_Task to complete_
Go to the line containing "R12: 820 (GND, n5) -> 820 (GND, VS)" in the records below. Repeat it and the lines after it exactly, all the way to the end.

Difference listings
......
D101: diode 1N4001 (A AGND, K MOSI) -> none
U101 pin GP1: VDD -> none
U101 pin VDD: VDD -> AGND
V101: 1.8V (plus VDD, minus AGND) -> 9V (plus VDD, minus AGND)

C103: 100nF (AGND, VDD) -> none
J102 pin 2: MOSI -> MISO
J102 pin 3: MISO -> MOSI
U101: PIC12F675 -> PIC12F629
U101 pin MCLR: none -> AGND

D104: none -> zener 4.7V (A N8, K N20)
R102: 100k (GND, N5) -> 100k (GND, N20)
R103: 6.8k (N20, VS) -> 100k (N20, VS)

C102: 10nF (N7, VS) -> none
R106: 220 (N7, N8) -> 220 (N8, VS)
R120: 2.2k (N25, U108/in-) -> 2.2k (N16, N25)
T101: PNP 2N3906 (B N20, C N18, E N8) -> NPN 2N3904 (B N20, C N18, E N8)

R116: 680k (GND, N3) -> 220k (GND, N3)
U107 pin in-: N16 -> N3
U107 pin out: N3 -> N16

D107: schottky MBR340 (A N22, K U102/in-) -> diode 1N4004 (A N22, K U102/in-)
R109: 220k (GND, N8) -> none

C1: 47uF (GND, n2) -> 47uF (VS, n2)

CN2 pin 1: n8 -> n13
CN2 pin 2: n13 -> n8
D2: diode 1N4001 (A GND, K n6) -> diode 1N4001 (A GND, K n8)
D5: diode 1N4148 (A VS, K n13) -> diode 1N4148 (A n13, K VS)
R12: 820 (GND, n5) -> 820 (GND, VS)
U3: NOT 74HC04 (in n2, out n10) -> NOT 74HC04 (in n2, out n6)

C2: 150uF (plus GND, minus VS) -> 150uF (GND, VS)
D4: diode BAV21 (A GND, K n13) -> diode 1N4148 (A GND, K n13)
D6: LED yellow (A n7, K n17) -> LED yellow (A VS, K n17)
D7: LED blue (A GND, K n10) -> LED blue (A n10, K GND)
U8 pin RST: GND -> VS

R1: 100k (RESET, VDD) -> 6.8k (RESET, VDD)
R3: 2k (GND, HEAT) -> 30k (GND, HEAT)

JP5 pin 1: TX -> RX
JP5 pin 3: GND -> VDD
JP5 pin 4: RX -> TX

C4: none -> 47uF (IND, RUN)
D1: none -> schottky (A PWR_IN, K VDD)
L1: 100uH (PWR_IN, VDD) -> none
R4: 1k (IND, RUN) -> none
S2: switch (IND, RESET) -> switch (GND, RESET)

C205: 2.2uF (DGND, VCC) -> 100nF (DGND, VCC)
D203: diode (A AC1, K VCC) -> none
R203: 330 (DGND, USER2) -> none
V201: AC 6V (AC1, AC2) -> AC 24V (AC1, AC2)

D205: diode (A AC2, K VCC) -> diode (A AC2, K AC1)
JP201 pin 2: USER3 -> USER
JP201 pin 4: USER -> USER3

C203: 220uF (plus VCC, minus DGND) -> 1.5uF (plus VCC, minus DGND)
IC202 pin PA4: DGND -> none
......
_Response_
R12: 820 (GND, n5) -> 820 (GND, VS)
U3: NOT 74HC04 (in n2, out n10) -> NOT 74HC04 (in n2, out n6)

C2: 150uF (plus GND, minus VS) -> 150uF (GND, VS)
D4: diode BAV21 (A GND, K n13) -> diode 1N4148 (A GND, K n13)
D6: LED yellow (A n7, K n17) -> LED yellow (A VS, K n17)
D7: LED blue (A GND, K n10) -> LED blue (A n10, K GND)
U8 pin RST: GND -> VS

R1: 100k (RESET, VDD) -> 6.8k (RESET, VDD)
R3: 2k (GND, HEAT) -> 30k (GND, HEAT)

JP5 pin 1: TX -> RX
JP5 pin 3: GND -> VDD
JP5 pin 4: RX -> TX

C4: none -> 47uF (IND, RUN)
D1: none -> schottky (A PWR_IN, K VDD)
L1: 100uH (PWR_IN, VDD) -> none
R4: 1k (IND, RUN) -> none
S2: switch (IND, RESET) -> switch (GND, RESET)

C205: 2.2uF (DGND, VCC) -> 100nF (DGND, VCC)
D203: diode (A AC1, K VCC) -> none
R203: 330 (DGND, USER2) -> none
V201: AC 6V (AC1, AC2) -> AC 24V (AC1, AC2)

D205: diode (A AC2, K VCC) -> diode (A AC2, K AC1)
JP201 pin 2: USER3 -> USER
JP201 pin 4: USER -> USER3

C203: 220uF (plus VCC, minus DGND) -> 1.5uF (plus VCC, minus DGND)
IC202 pin PA4: DGND -> none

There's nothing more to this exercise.